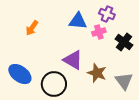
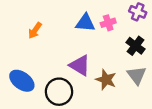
purple cross: (107, 14) -> (138, 12), moved
pink cross: (99, 32) -> (108, 23), moved
gray triangle: (124, 81) -> (137, 75), moved

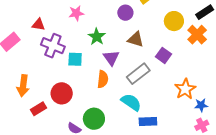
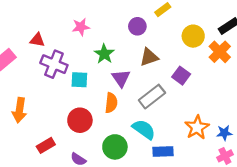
brown triangle: (136, 39) -> (149, 57), turned -36
orange star: (185, 89) -> (197, 127), moved
red circle: (62, 93) -> (80, 120), moved
red rectangle: (38, 109) -> (46, 145), moved
green circle: (94, 119) -> (115, 147), moved

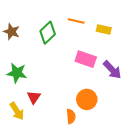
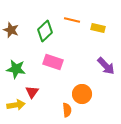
pink rectangle: (86, 59) -> (53, 62), moved
yellow arrow: (17, 111) -> (16, 105), turned -66

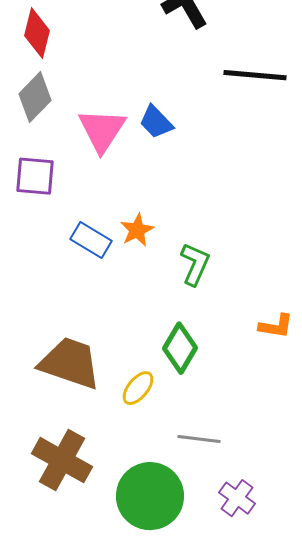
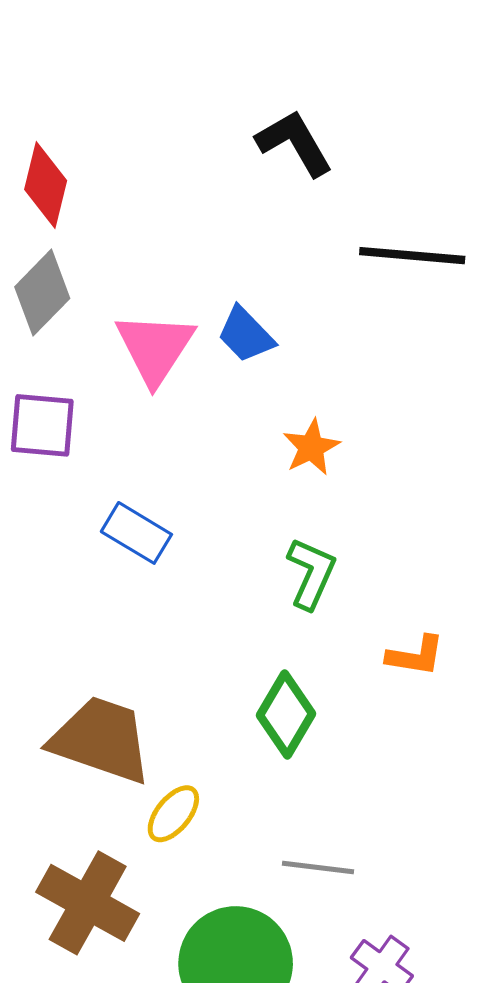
orange star: (137, 230) -> (311, 447), moved
orange L-shape: (276, 326) -> (416, 656), moved
yellow ellipse: (138, 388) -> (173, 814), moved

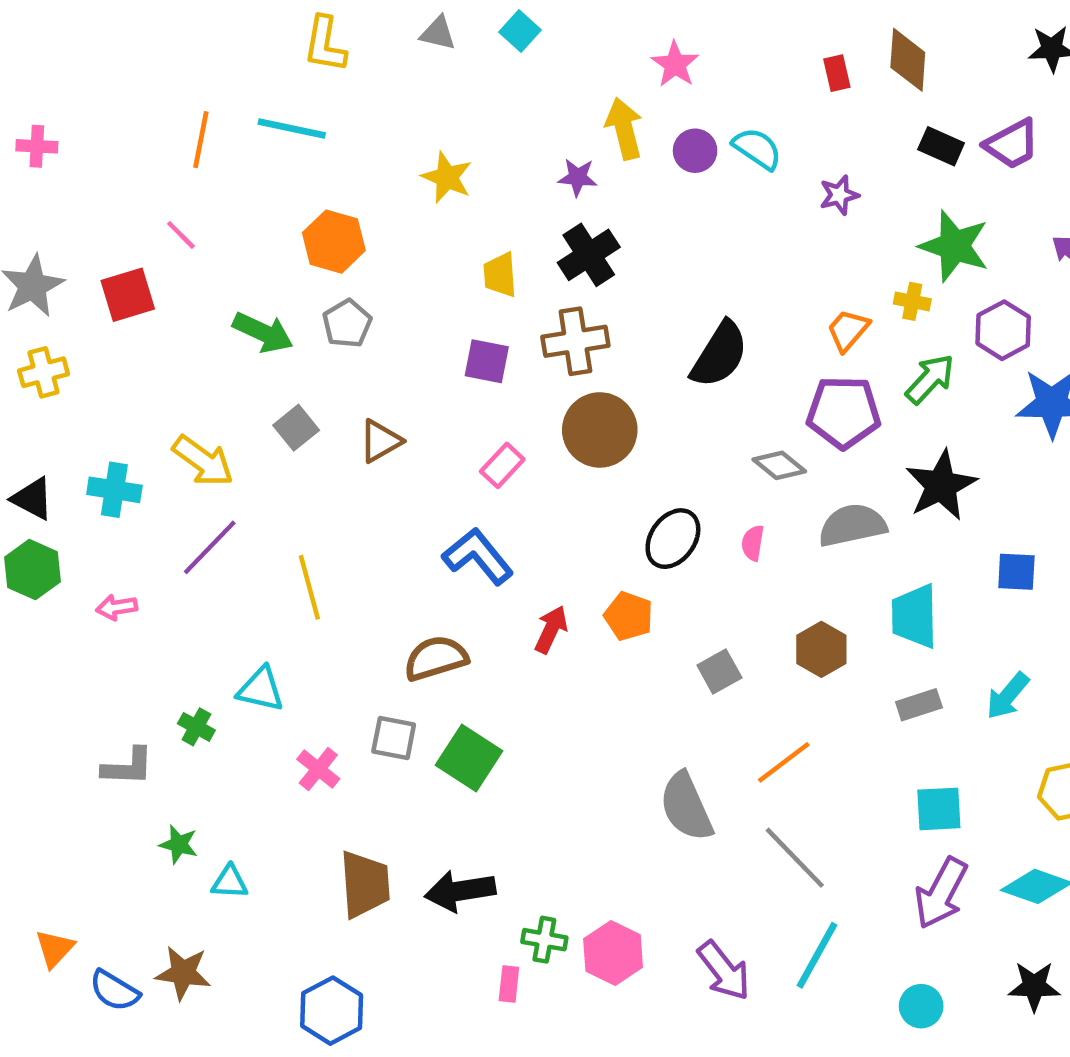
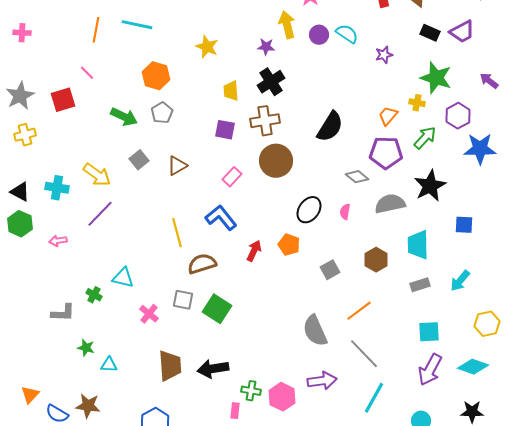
yellow line: (309, 587) -> (177, 233), moved
purple arrow: (724, 971) -> (322, 381), moved, turned -60

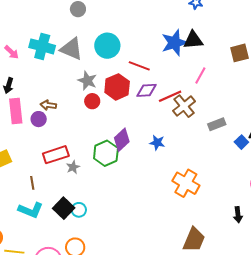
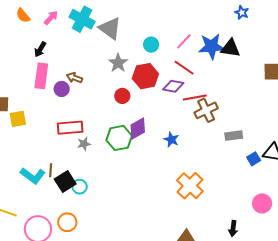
cyan circle: (107, 46) -> (151, 45), moved, size x0.6
pink arrow: (12, 52) -> (51, 18), turned -105
red line: (139, 66) -> (184, 68), moved
pink line: (200, 75) -> (184, 41), moved
red circle: (92, 101) -> (122, 96), moved
brown line: (32, 183) -> (51, 170), moved

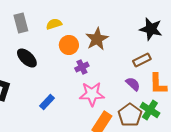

#### [What you will do]
Filter the records for the word "purple" and show every line that has it.

#### [Answer for the task]
purple cross: (107, 14) -> (138, 12), moved
purple arrow: (724, 971) -> (322, 381), moved, turned -60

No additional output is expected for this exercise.